━━ Record extracts

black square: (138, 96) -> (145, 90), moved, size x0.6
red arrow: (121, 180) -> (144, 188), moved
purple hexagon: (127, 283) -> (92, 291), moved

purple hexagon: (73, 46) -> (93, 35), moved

━━━━
━━ Record extracts

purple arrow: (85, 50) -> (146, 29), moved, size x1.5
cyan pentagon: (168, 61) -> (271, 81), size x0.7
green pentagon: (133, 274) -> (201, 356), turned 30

━━━━
━━ Record extracts

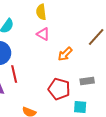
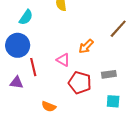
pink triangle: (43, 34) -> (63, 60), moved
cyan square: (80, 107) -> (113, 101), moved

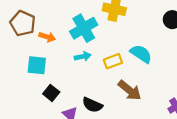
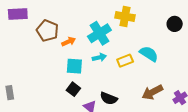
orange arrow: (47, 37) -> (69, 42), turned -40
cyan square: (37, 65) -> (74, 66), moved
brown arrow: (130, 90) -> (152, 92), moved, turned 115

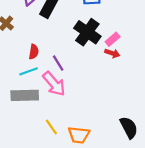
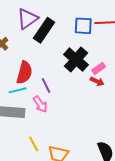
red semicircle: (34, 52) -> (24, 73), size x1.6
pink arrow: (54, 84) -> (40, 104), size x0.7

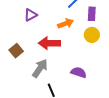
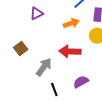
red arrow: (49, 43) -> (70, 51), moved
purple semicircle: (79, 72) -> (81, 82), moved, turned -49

━━━━

# Exercise
Could you return exactly the lines above from the line with "black square: (138, 96)" to the line with "purple hexagon: (73, 46) -> (93, 35), moved", both included, and nothing else?

# Problem solution
black square: (138, 96) -> (145, 90), moved, size x0.6
red arrow: (121, 180) -> (144, 188), moved
purple hexagon: (127, 283) -> (92, 291), moved

purple hexagon: (73, 46) -> (93, 35), moved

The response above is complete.